Work to complete ::
A faithful repeat of all the records, with no image kept, is the required answer.

-------- Data for processing

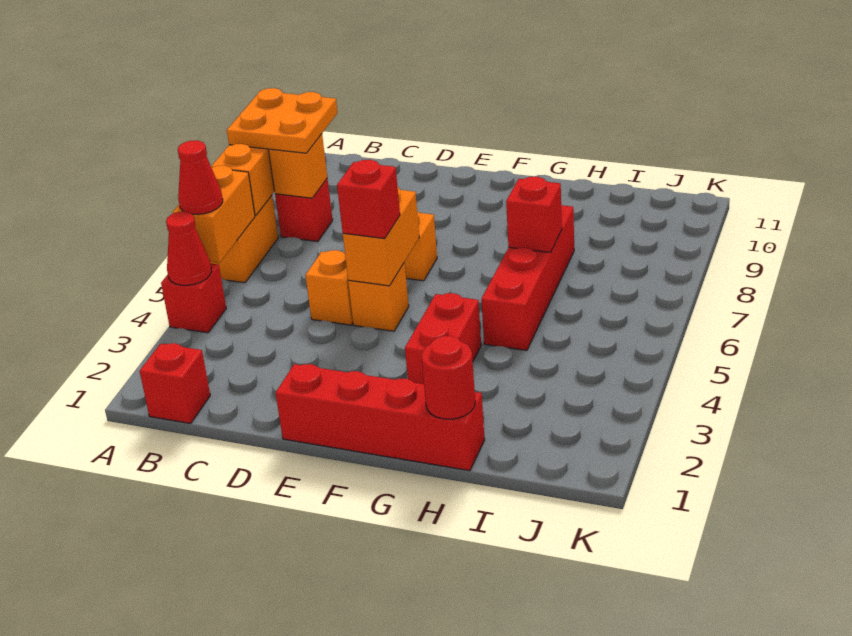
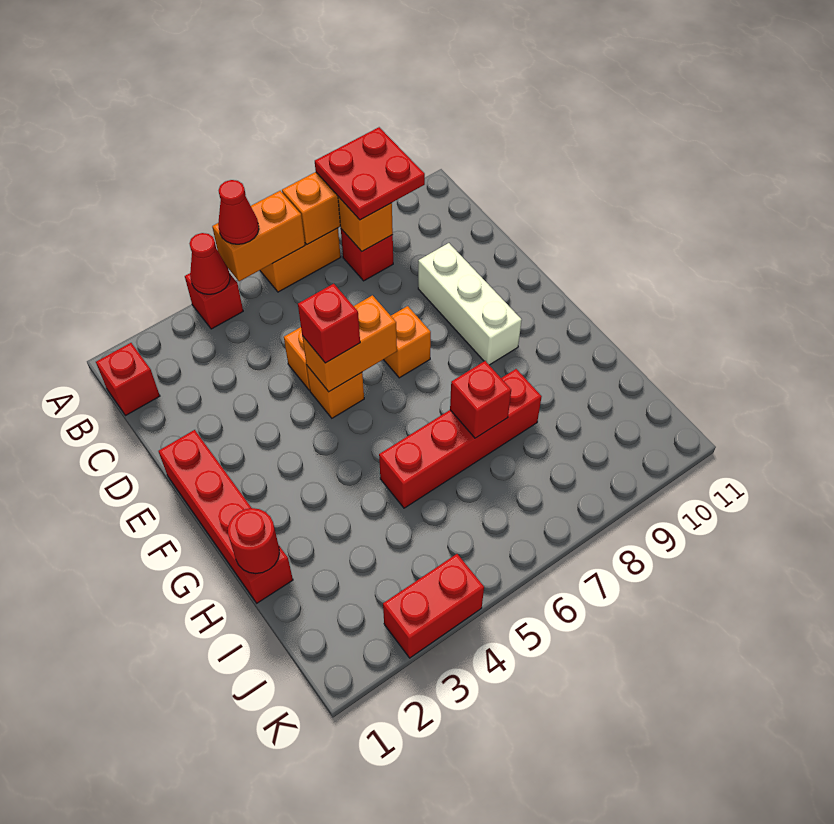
orange plate A8:B9 level 3 -> red plate A8:B9 level 3
none -> white brick D9:F9 level 1
red brick G3:G4 level 1 -> red brick K3:K4 level 1

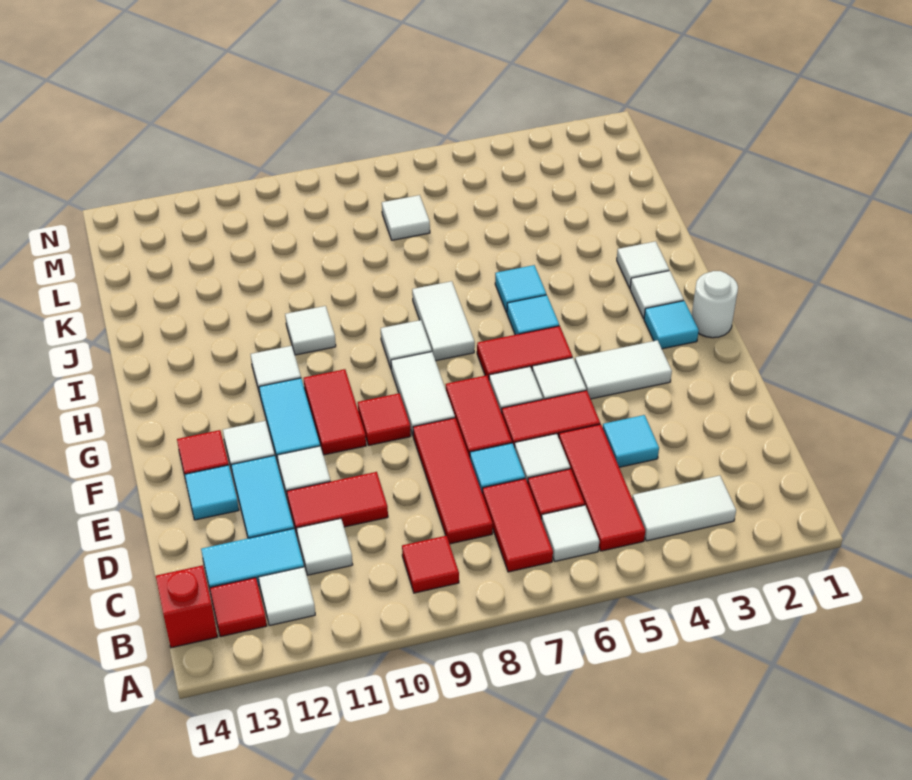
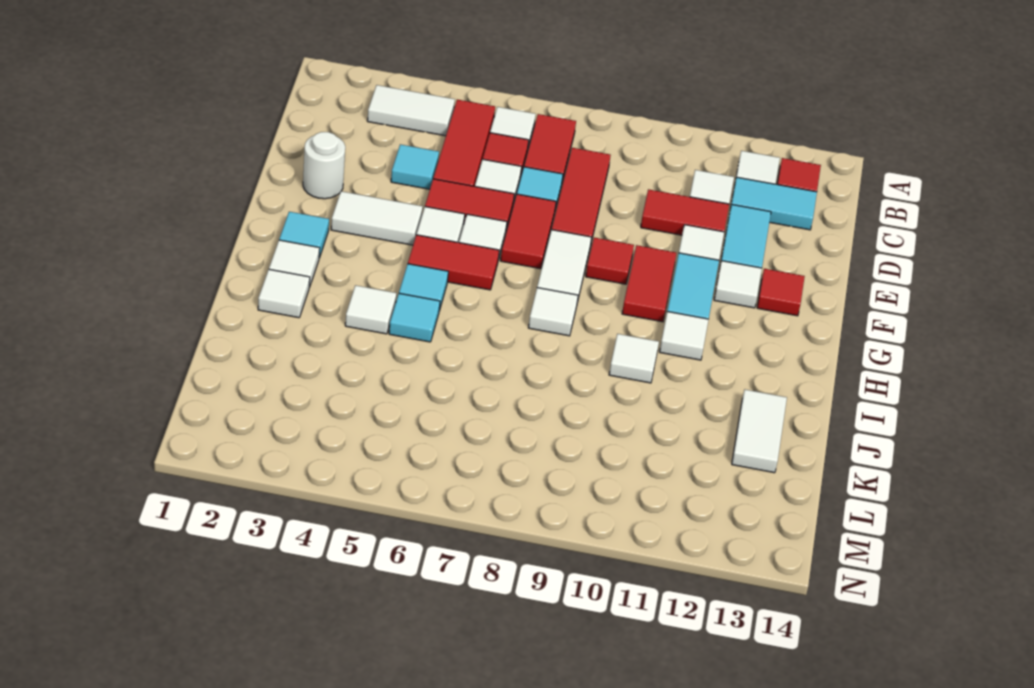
red tile B9 level 1 -> none
red brick B14 level 1 -> none
cyan tile E13 level 1 -> none
white round brick G1 level 1 -> white round brick E2 level 1
white tile H7:I7 level 1 -> white tile J13:K13 level 1
white tile L7 level 1 -> white tile I4 level 1

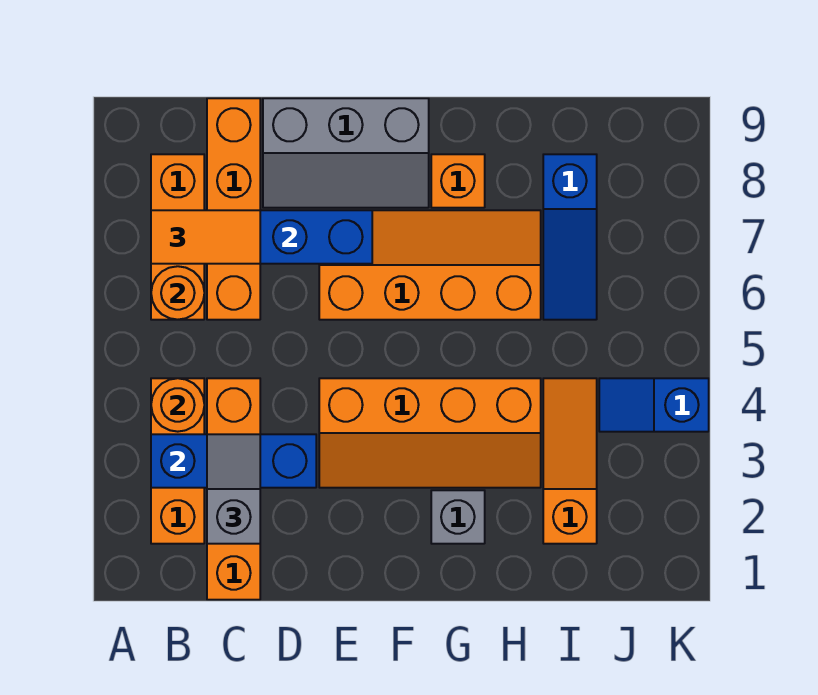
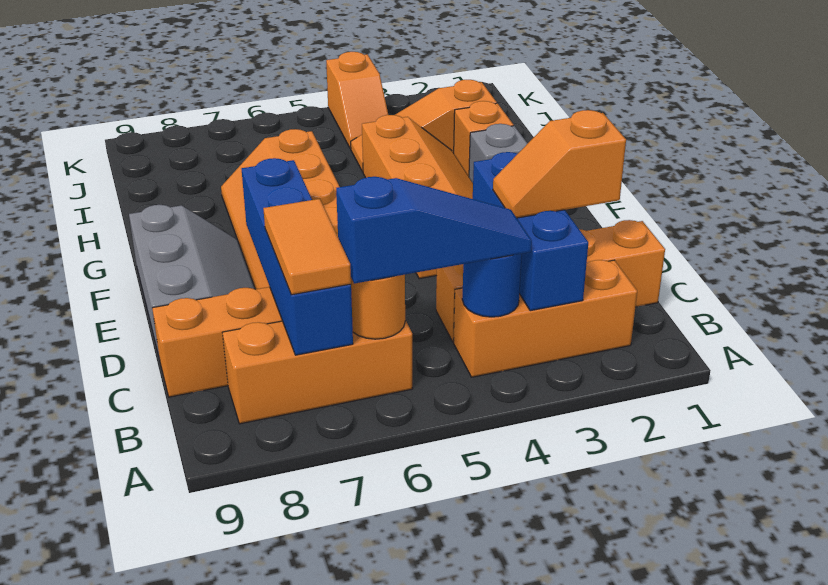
orange round brick B4 level 2 -> blue round brick B4 level 2
grey slope C2:C3 level 3 top 2 -> orange slope C2:C3 level 3 top 2
orange brick G8 level 1 -> orange brick H2 level 1
blue slope I6:I8 level 1 top 8 -> blue slope B4:B6 level 3 top 6
blue slope J4:K4 level 1 top K -> orange slope J4:K4 level 1 top K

----------------

Task solution ::
orange plate A8:B9 level 3 -> red plate A8:B9 level 3
none -> white brick D9:F9 level 1
red brick G3:G4 level 1 -> red brick K3:K4 level 1

red tile B9 level 1 -> none
red brick B14 level 1 -> none
cyan tile E13 level 1 -> none
white round brick G1 level 1 -> white round brick E2 level 1
white tile H7:I7 level 1 -> white tile J13:K13 level 1
white tile L7 level 1 -> white tile I4 level 1

orange round brick B4 level 2 -> blue round brick B4 level 2
grey slope C2:C3 level 3 top 2 -> orange slope C2:C3 level 3 top 2
orange brick G8 level 1 -> orange brick H2 level 1
blue slope I6:I8 level 1 top 8 -> blue slope B4:B6 level 3 top 6
blue slope J4:K4 level 1 top K -> orange slope J4:K4 level 1 top K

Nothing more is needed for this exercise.